# ASSIGNED TASK:
Please repeat, exactly and without pictures, the lines of the entries below that run from the one containing "L1: 10mH (LX, VBAT) -> 220uH (LX, VBAT)" through the one containing "R16: none -> 33k (0V, ALARM)".

# PROVIDED INFORMATION:
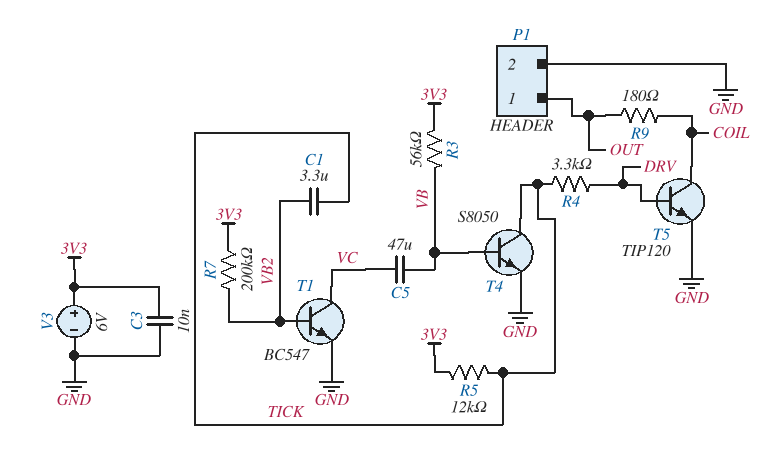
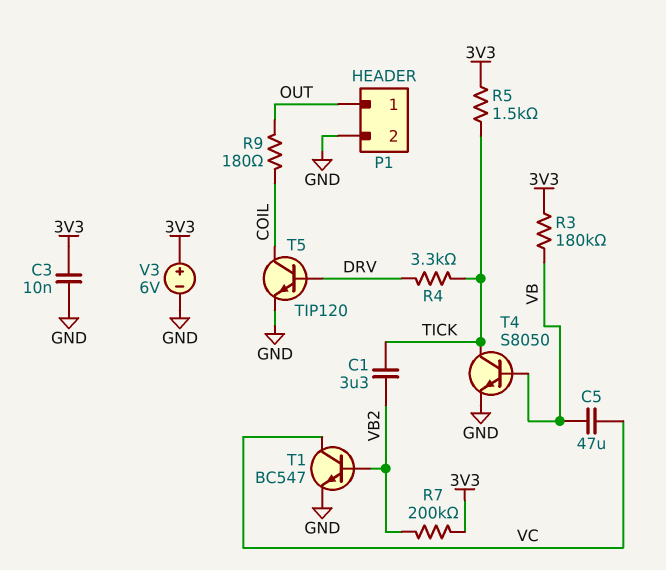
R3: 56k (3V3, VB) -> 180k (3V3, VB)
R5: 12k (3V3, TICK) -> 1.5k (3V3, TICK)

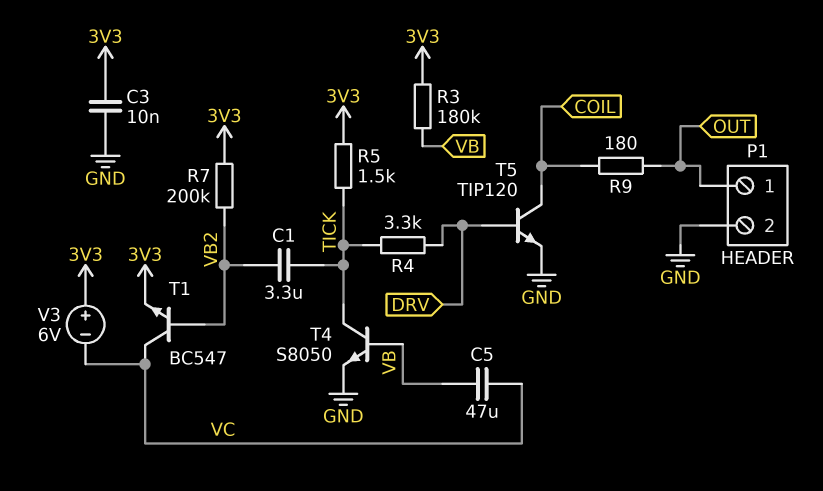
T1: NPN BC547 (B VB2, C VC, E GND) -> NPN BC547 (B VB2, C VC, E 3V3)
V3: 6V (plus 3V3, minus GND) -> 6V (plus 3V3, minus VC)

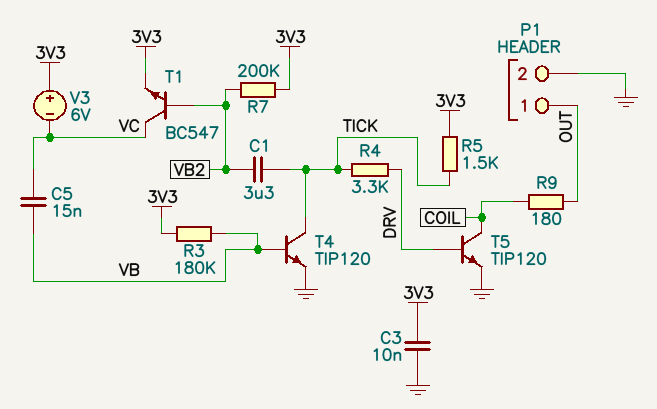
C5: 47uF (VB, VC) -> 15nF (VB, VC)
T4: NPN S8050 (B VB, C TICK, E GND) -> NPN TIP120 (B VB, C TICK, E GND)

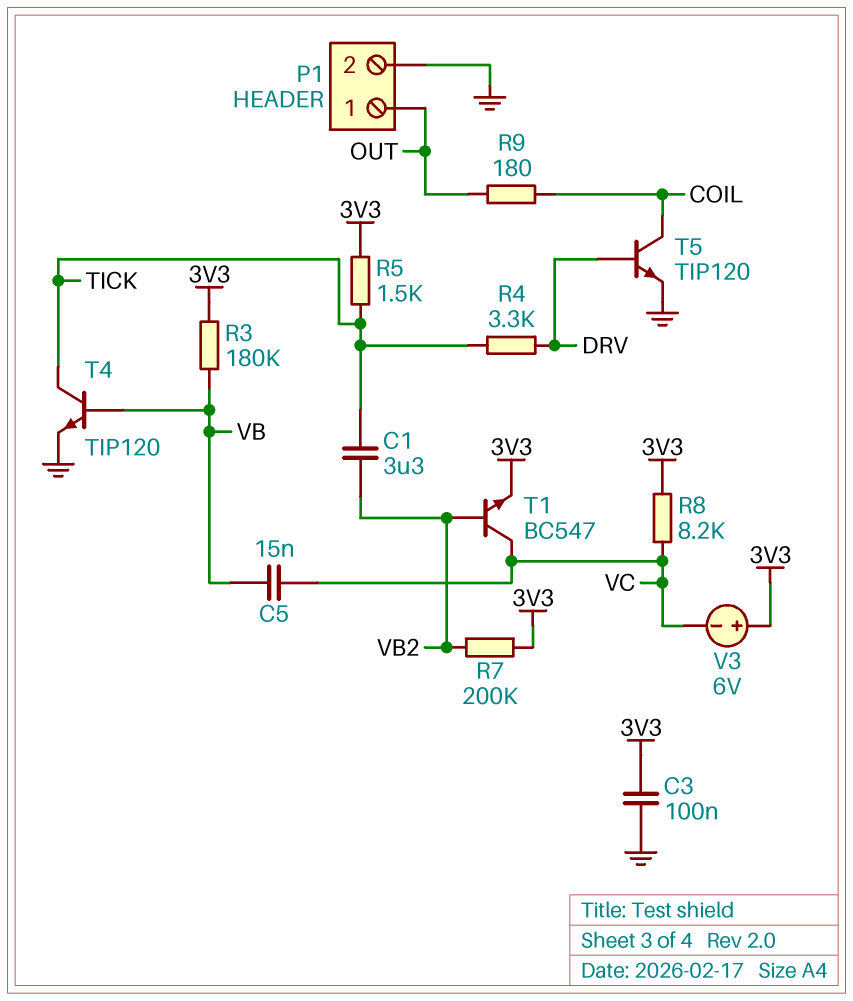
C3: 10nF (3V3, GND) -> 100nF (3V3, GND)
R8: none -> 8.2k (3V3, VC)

---

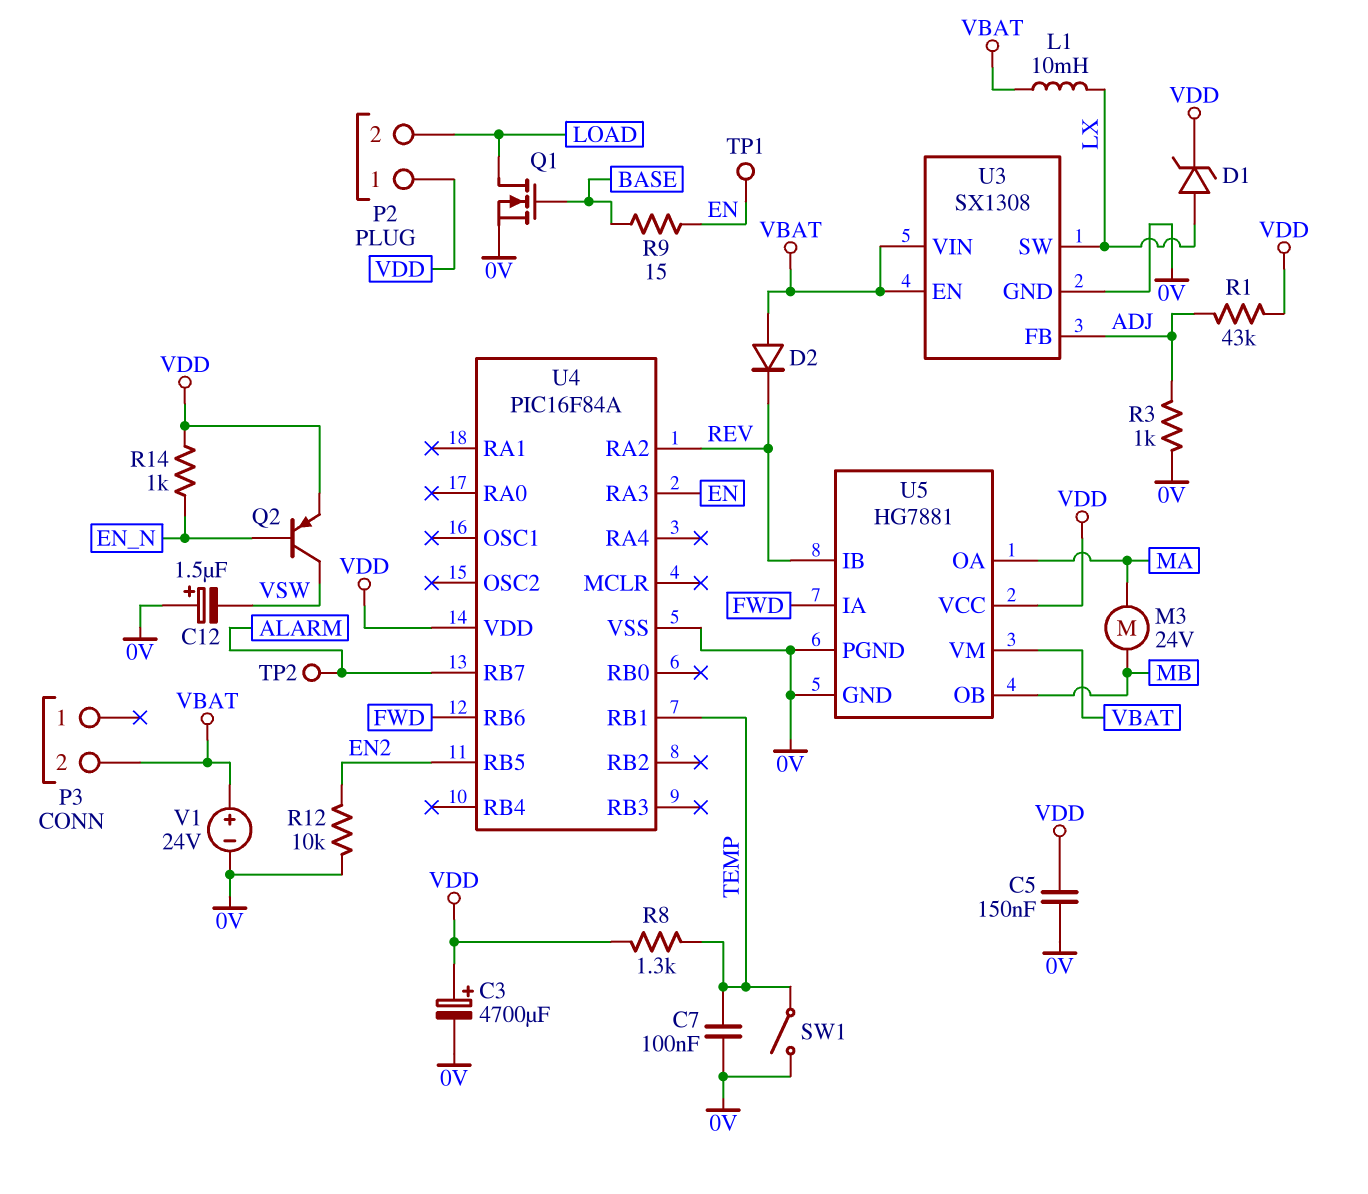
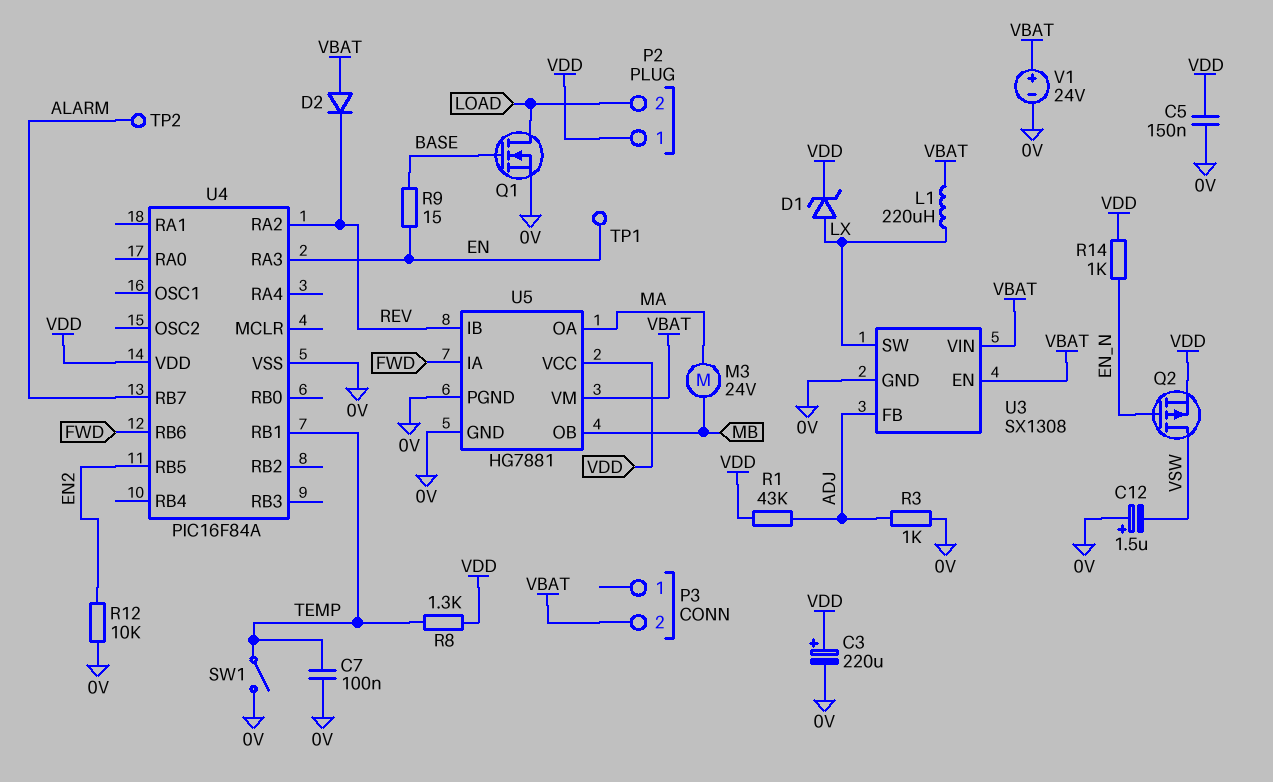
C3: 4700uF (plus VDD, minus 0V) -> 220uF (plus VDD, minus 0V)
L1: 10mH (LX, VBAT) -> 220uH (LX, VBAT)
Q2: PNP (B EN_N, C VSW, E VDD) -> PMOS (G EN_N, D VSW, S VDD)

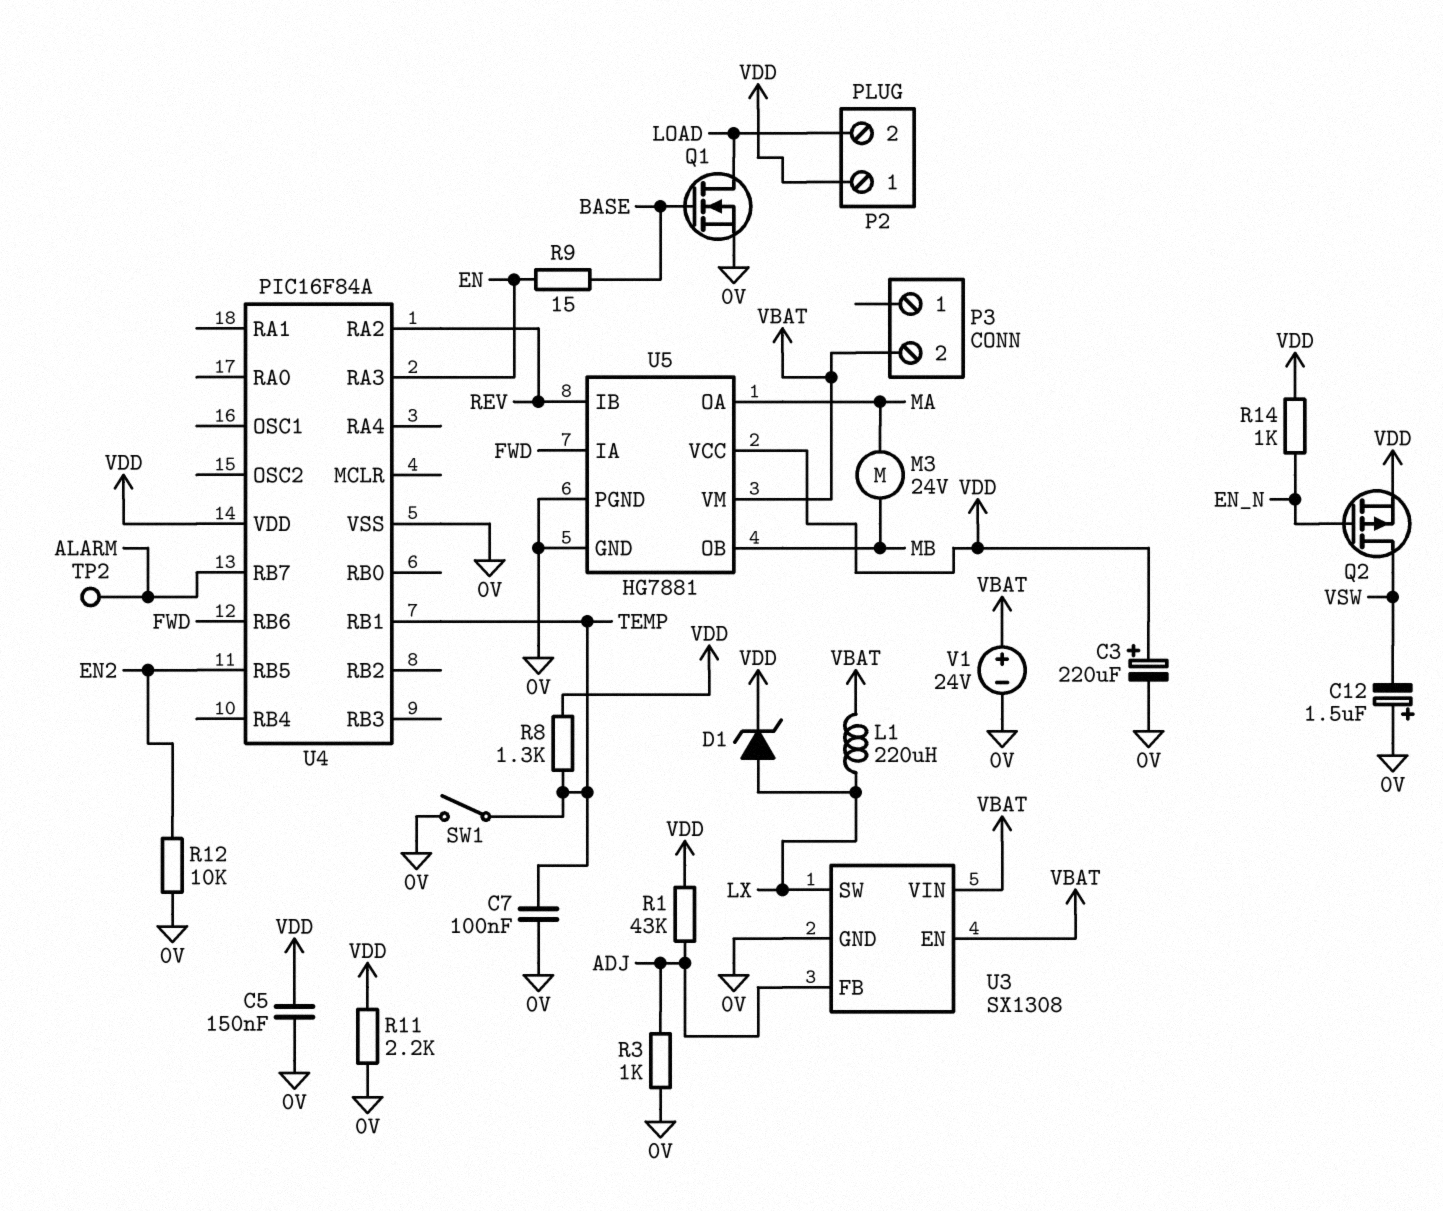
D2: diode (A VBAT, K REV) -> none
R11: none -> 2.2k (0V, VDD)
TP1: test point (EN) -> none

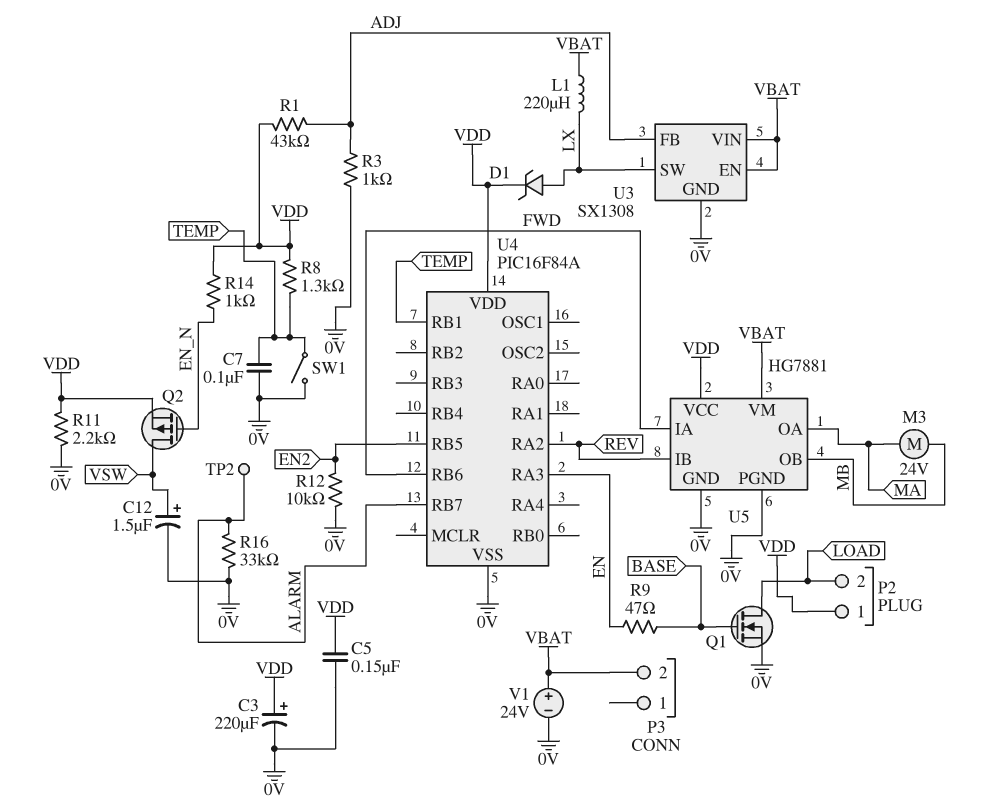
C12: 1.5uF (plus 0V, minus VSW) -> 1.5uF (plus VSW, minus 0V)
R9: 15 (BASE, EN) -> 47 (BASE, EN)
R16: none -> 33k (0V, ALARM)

# OUTPUT BELOW:
L1: 10mH (LX, VBAT) -> 220uH (LX, VBAT)
Q2: PNP (B EN_N, C VSW, E VDD) -> PMOS (G EN_N, D VSW, S VDD)

D2: diode (A VBAT, K REV) -> none
R11: none -> 2.2k (0V, VDD)
TP1: test point (EN) -> none

C12: 1.5uF (plus 0V, minus VSW) -> 1.5uF (plus VSW, minus 0V)
R9: 15 (BASE, EN) -> 47 (BASE, EN)
R16: none -> 33k (0V, ALARM)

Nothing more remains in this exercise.